Your objective: Below are records with pictures; copy word for word only the lines between the line with "white brick A6:C6" and the line with "none -> brown cone D2 level 2", inclusive, and drop the pictures.

Available records:

+===+

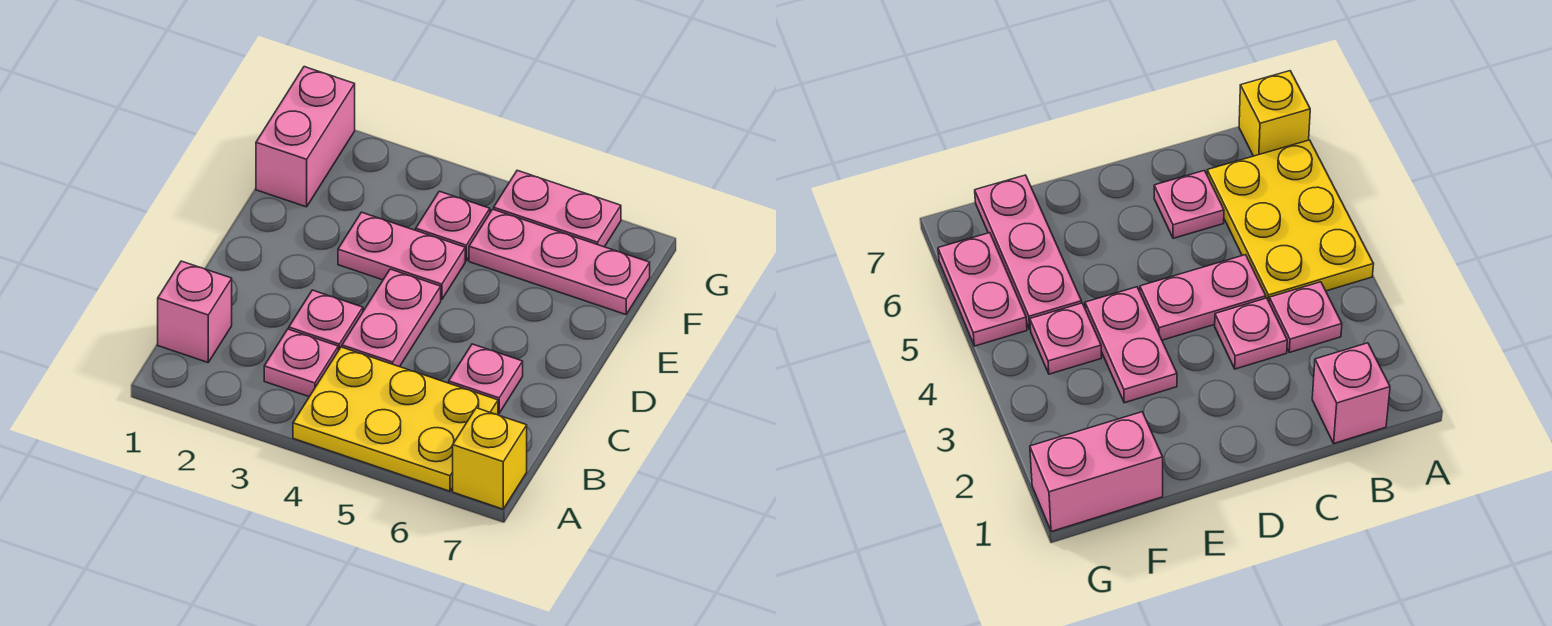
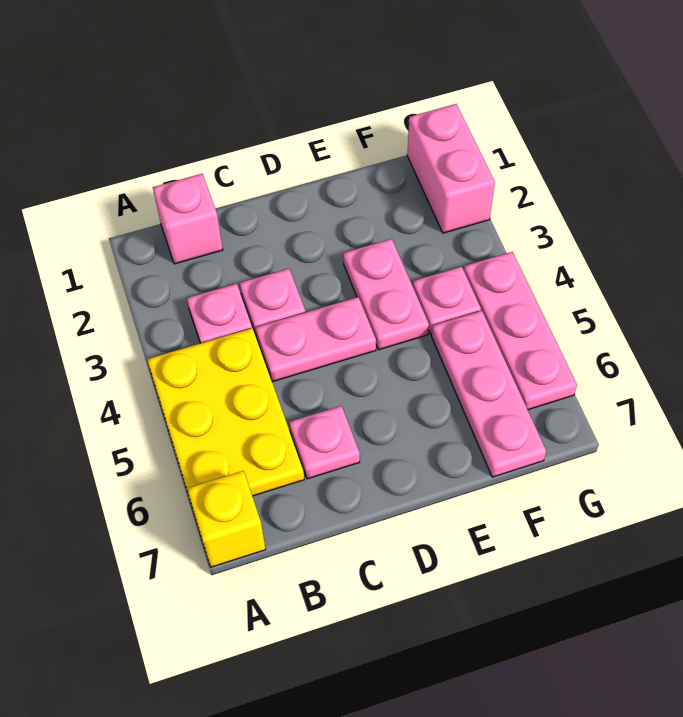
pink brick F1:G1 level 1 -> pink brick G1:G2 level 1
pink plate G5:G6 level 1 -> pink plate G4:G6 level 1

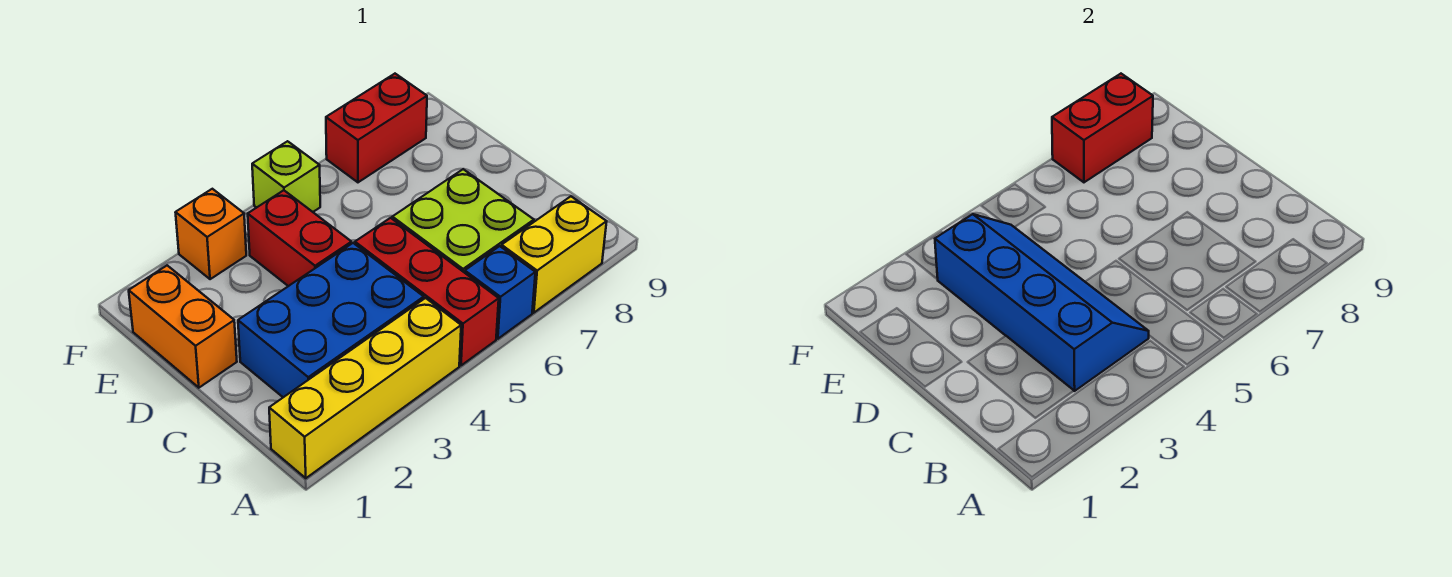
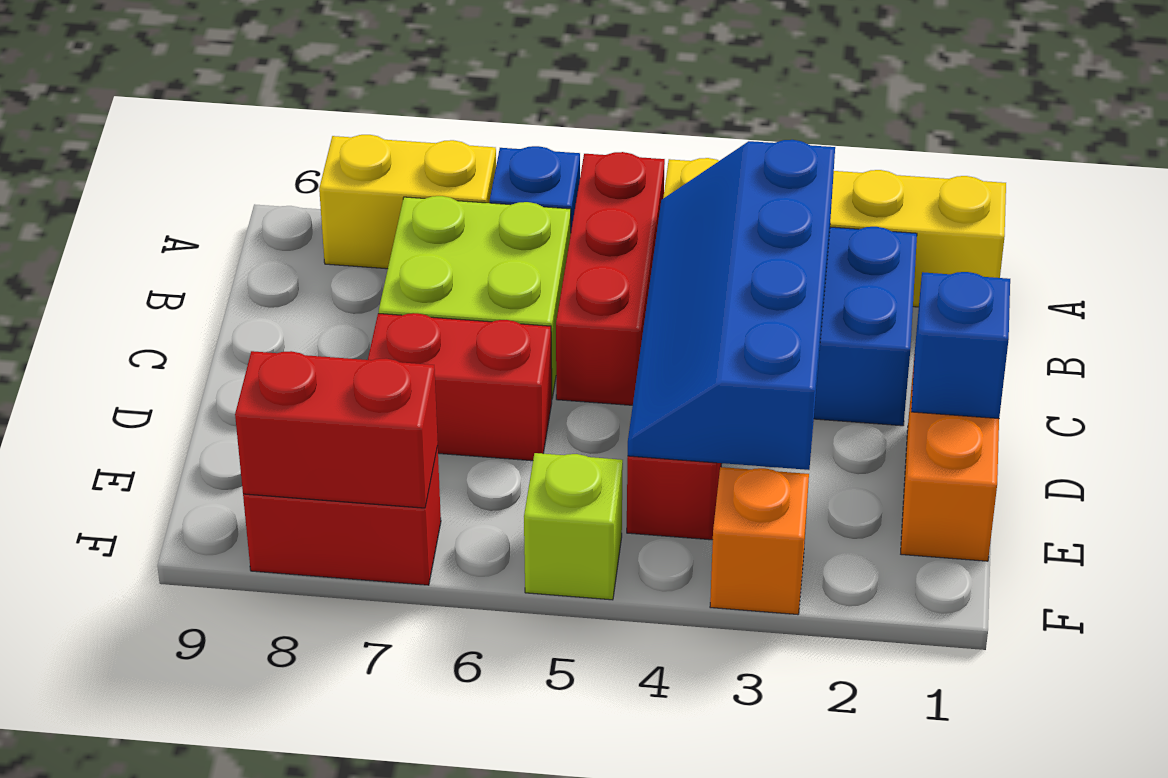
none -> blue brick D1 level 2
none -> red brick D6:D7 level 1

+===+

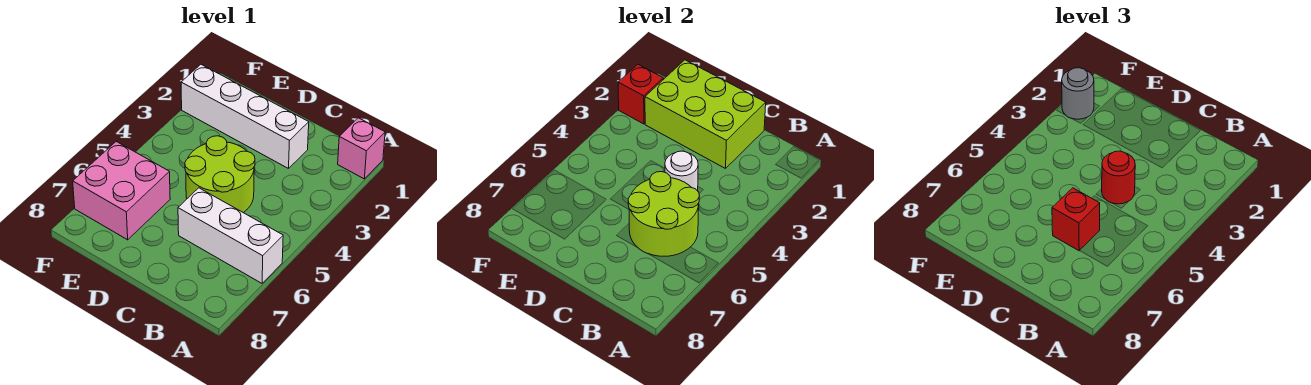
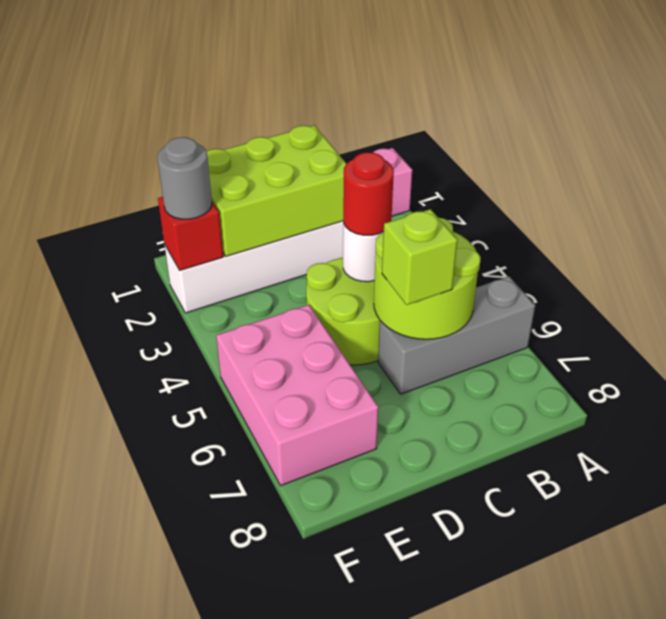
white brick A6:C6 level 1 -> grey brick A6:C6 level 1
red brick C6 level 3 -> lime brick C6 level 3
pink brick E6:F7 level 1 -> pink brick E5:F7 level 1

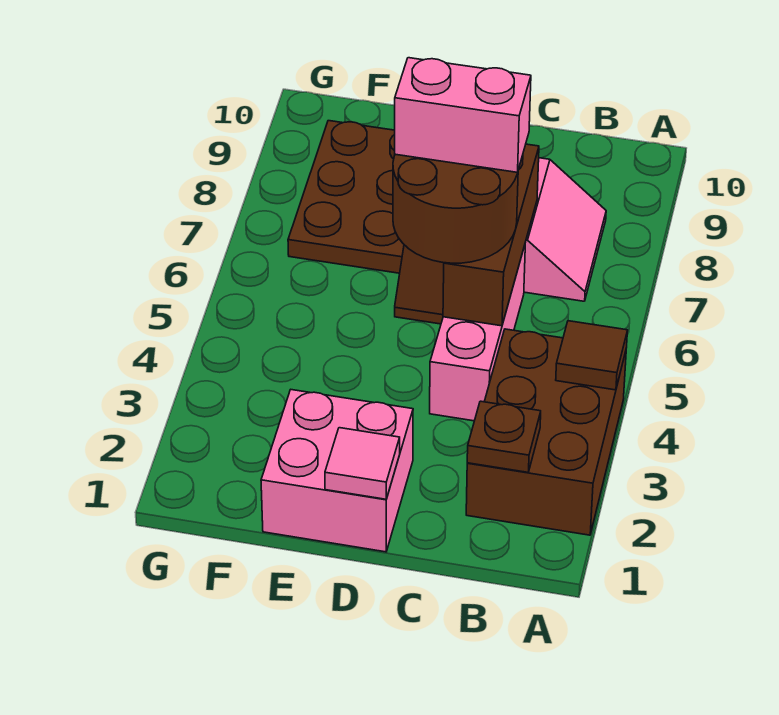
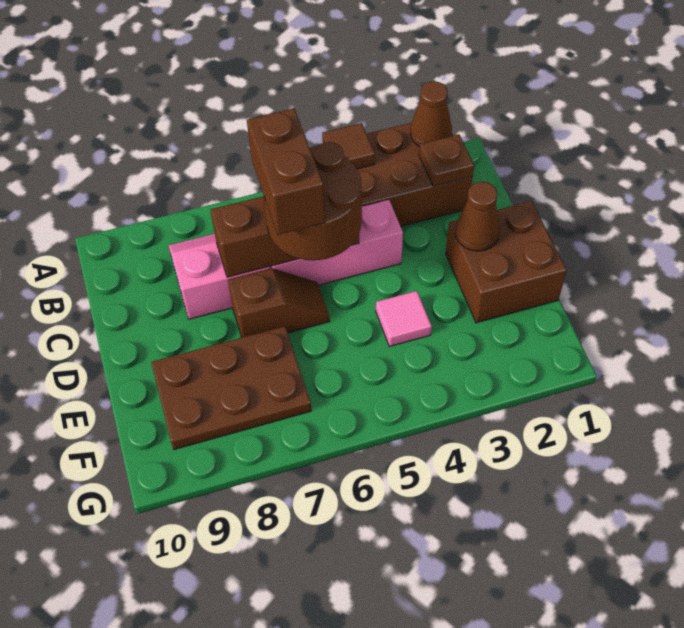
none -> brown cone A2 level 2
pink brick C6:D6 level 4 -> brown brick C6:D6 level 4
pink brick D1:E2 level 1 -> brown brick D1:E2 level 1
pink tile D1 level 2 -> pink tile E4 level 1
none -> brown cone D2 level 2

+===+

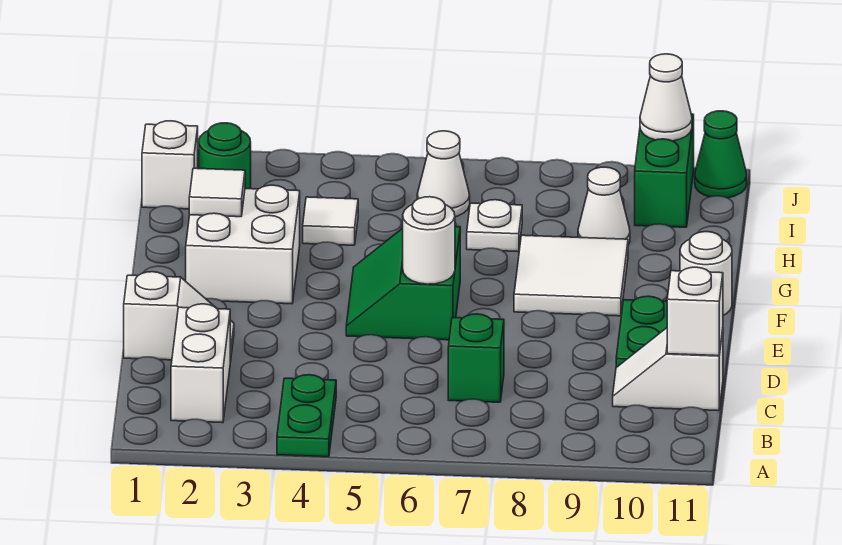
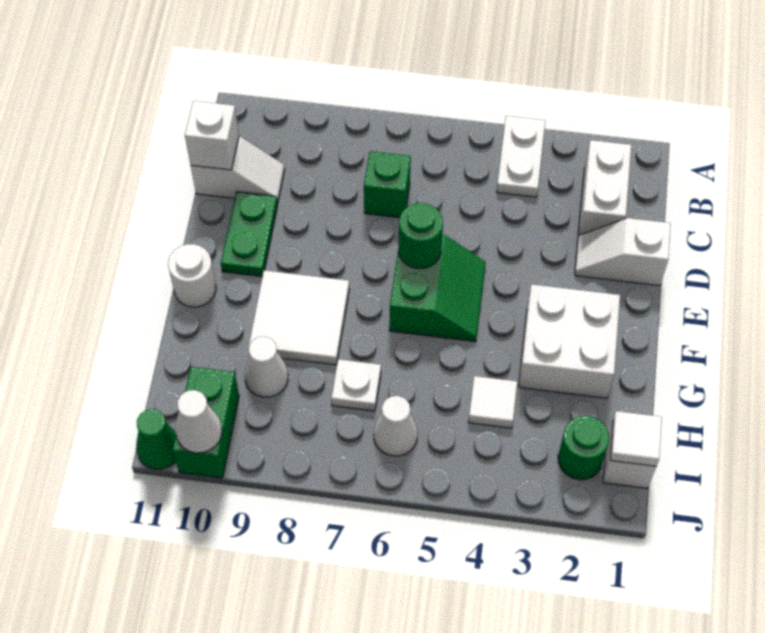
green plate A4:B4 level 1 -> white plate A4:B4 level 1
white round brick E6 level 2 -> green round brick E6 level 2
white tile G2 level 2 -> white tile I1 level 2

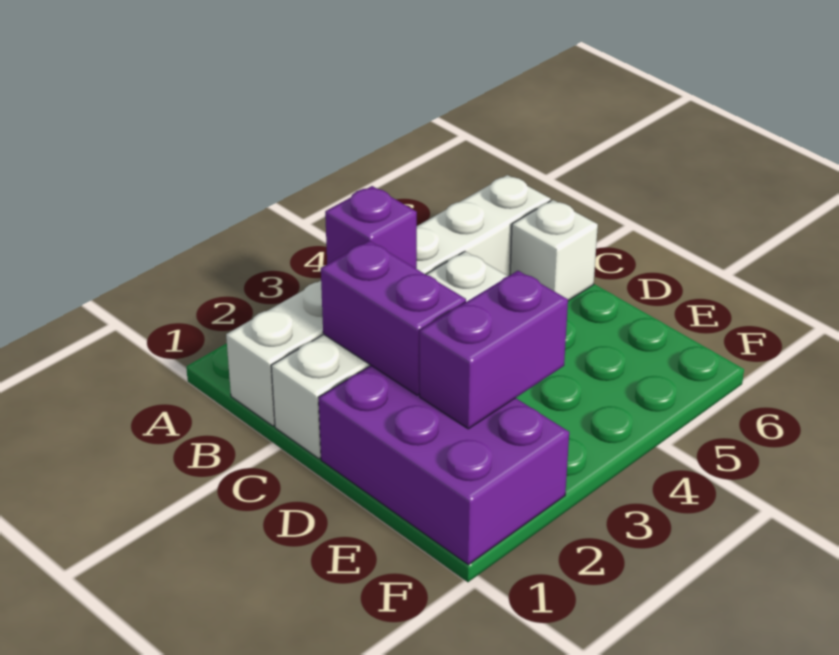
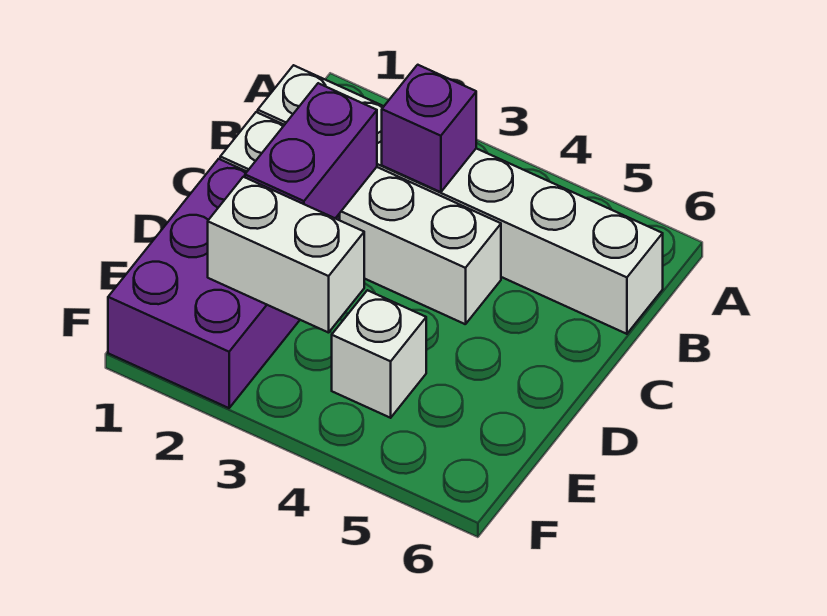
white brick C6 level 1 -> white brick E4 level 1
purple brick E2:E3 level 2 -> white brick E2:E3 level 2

+===+

Exercise response:
white brick A6:C6 level 1 -> grey brick A6:C6 level 1
red brick C6 level 3 -> lime brick C6 level 3
pink brick E6:F7 level 1 -> pink brick E5:F7 level 1

none -> brown cone A2 level 2
pink brick C6:D6 level 4 -> brown brick C6:D6 level 4
pink brick D1:E2 level 1 -> brown brick D1:E2 level 1
pink tile D1 level 2 -> pink tile E4 level 1
none -> brown cone D2 level 2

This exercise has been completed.